◆ **WORK INSTRUCTIONS**: Lines from the one with "none -> pink 1x3 plate [188,158,288,224]" up to and including the one with "none -> orange 1x1 brick [402,54,445,111]" are to be copied exactly from the records below, without their pictures.

Image change detection data:
+---+

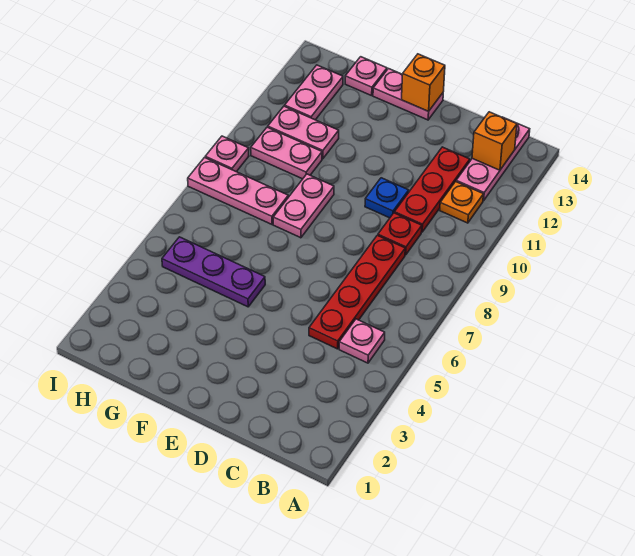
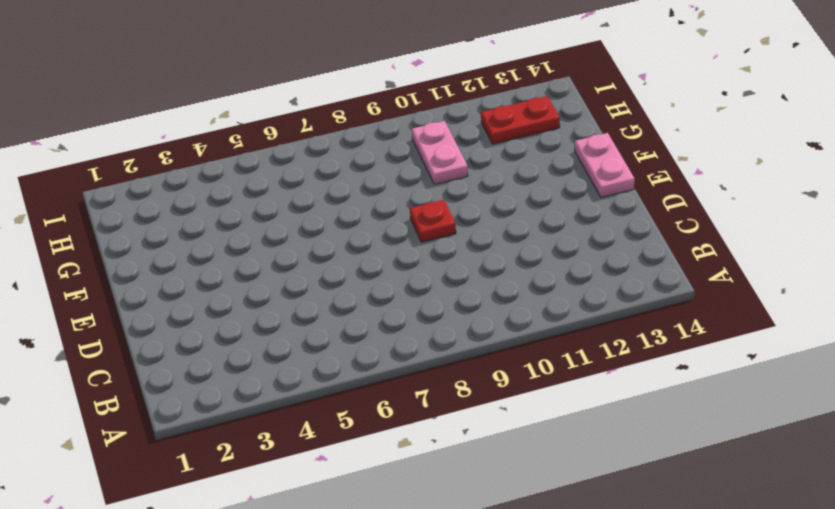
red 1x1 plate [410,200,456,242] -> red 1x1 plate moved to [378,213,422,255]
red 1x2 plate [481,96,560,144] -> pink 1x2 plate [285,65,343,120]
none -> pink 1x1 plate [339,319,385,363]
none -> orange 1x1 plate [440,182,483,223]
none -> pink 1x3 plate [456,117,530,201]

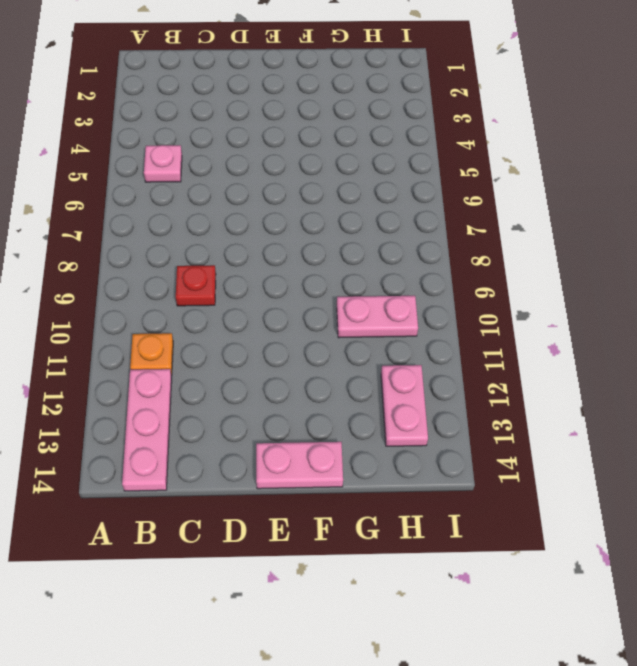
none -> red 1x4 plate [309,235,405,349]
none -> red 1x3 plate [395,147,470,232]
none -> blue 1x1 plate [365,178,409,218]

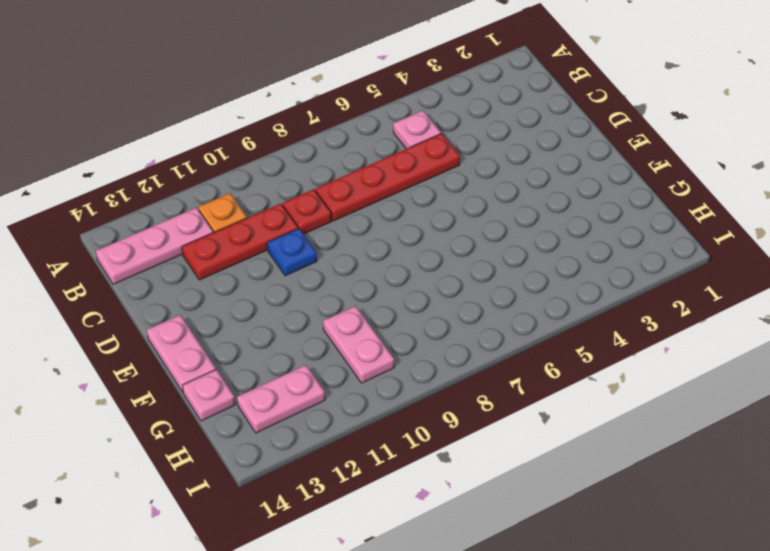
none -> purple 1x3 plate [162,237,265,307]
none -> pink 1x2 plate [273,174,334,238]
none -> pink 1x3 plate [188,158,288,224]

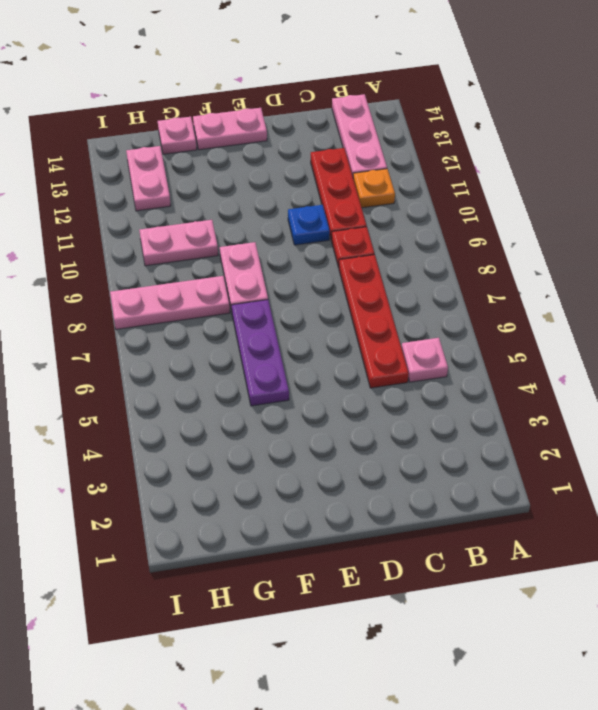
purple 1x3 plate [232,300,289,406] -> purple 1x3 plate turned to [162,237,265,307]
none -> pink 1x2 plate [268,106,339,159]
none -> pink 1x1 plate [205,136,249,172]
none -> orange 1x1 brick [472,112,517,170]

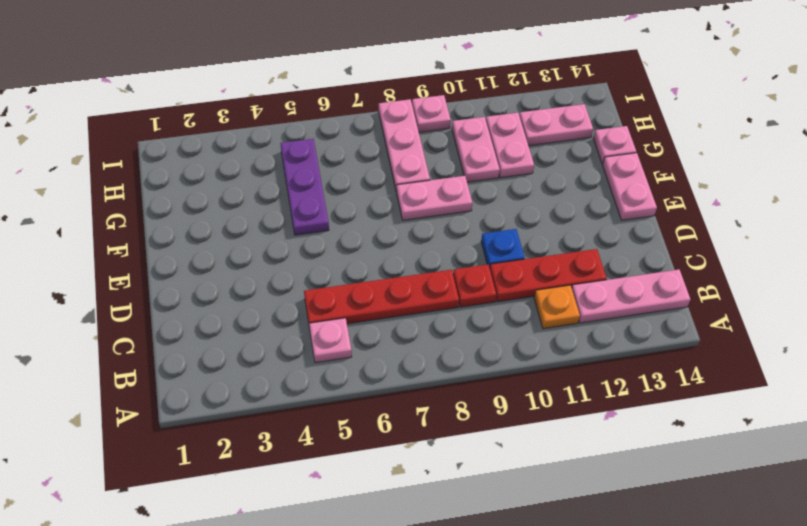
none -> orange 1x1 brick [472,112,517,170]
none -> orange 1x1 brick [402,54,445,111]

+---+

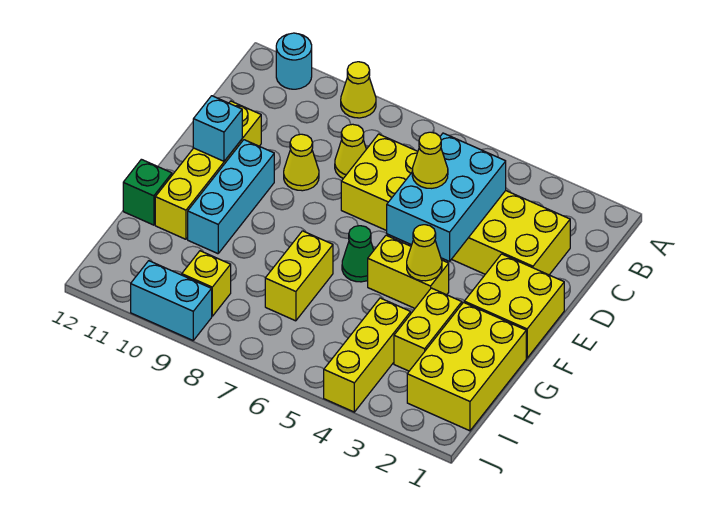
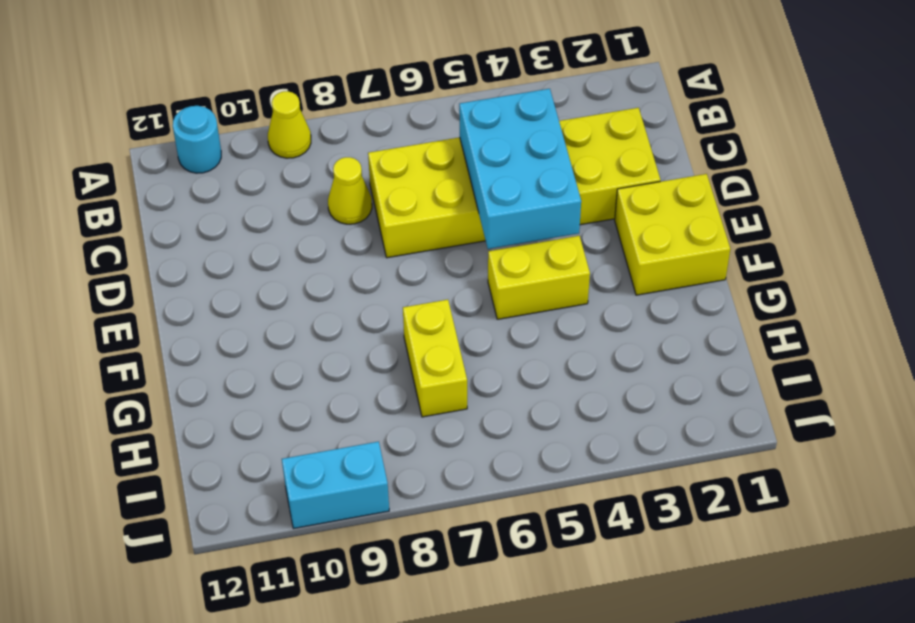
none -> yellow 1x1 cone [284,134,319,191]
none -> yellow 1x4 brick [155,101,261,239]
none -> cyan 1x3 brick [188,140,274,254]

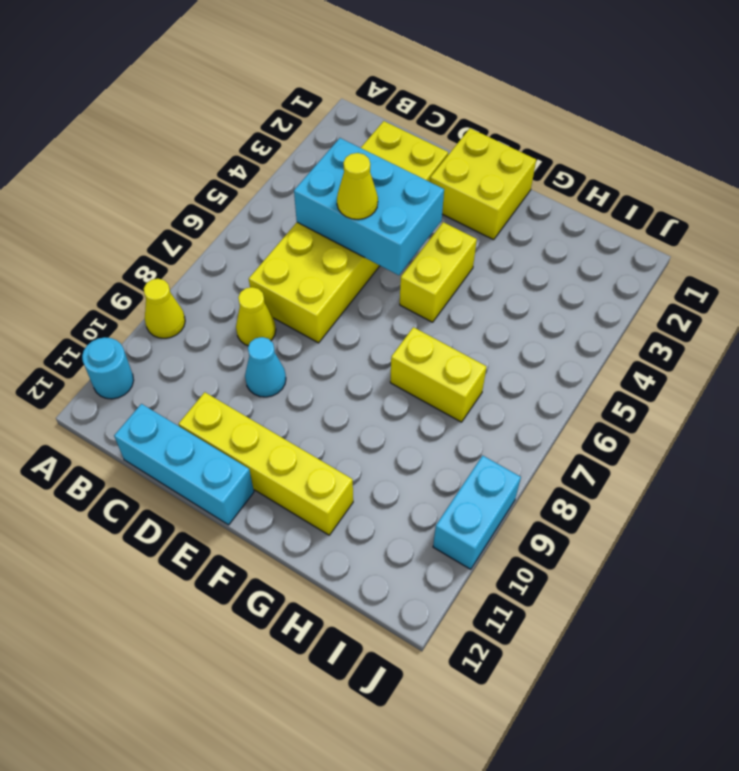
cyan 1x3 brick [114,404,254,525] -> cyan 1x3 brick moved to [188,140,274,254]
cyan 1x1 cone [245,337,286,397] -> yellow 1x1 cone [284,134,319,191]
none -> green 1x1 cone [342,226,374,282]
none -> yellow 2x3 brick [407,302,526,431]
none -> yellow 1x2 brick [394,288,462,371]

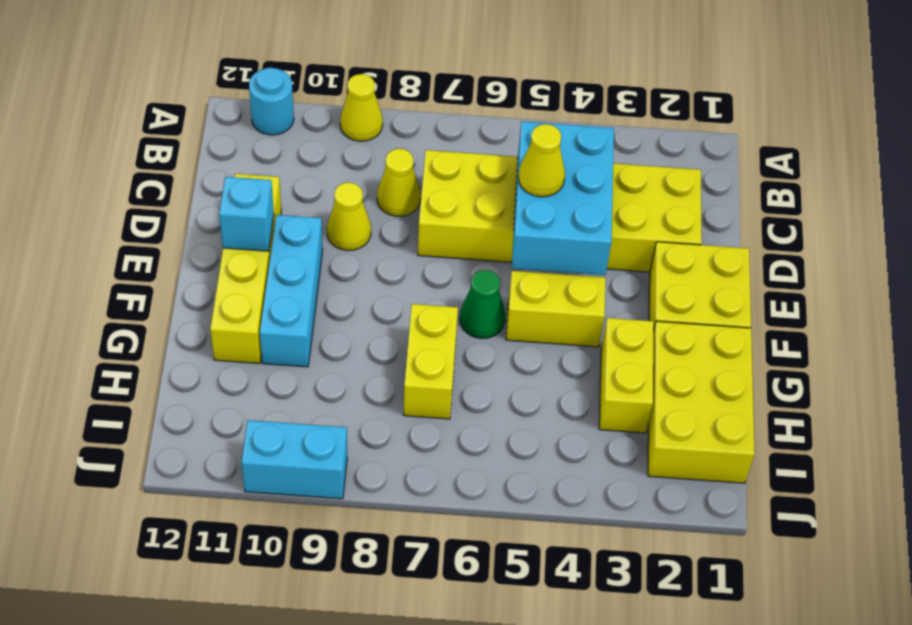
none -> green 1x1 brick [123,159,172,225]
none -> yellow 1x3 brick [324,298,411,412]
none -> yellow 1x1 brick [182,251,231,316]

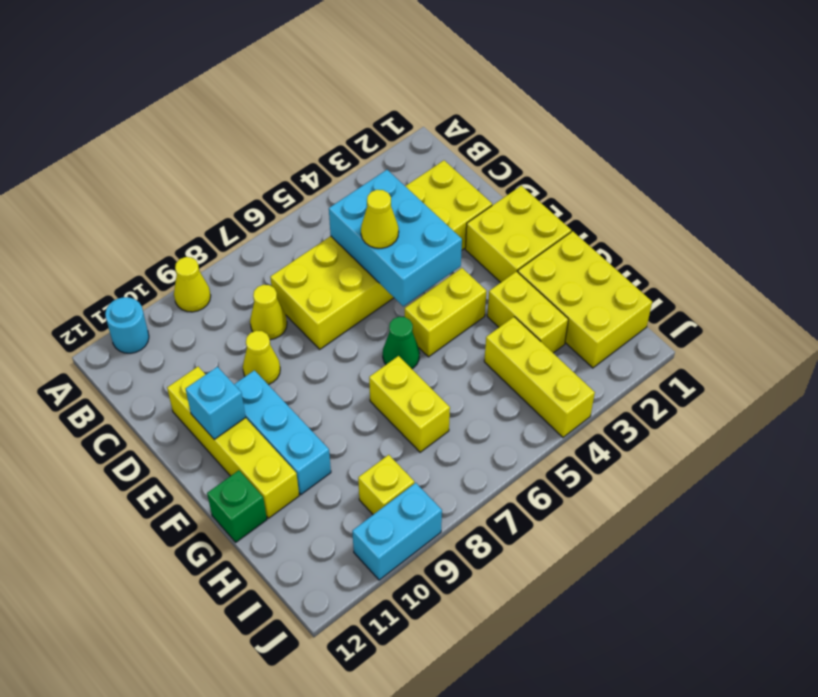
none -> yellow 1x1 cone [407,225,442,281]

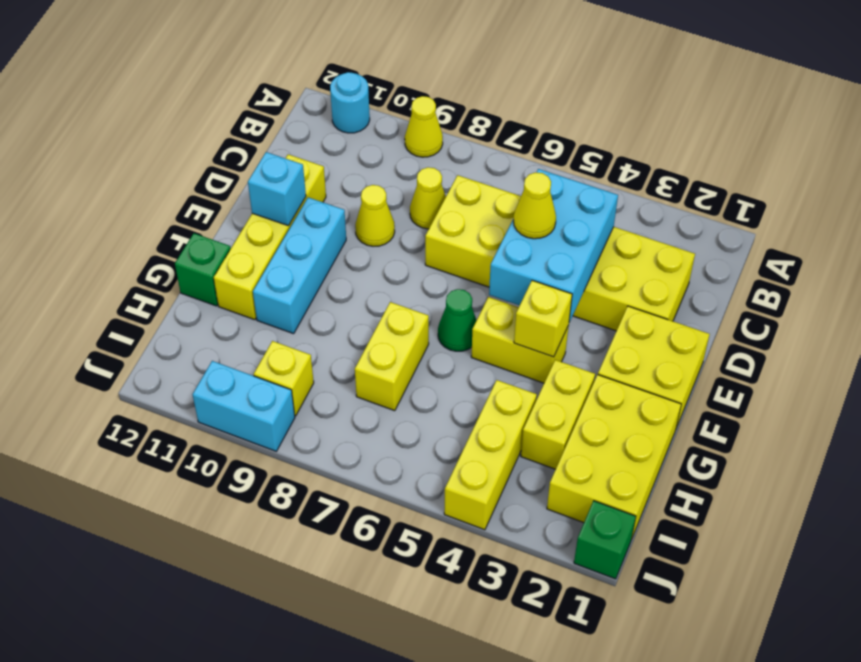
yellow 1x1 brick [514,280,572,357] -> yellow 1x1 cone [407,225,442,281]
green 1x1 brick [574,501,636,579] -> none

+---+

◆ **COMPLETED TASK**:
none -> pink 1x3 plate [188,158,288,224]

purple 1x3 plate [232,300,289,406] -> purple 1x3 plate turned to [162,237,265,307]
none -> pink 1x2 plate [268,106,339,159]
none -> pink 1x1 plate [205,136,249,172]
none -> orange 1x1 brick [472,112,517,170]

none -> orange 1x1 brick [472,112,517,170]
none -> orange 1x1 brick [402,54,445,111]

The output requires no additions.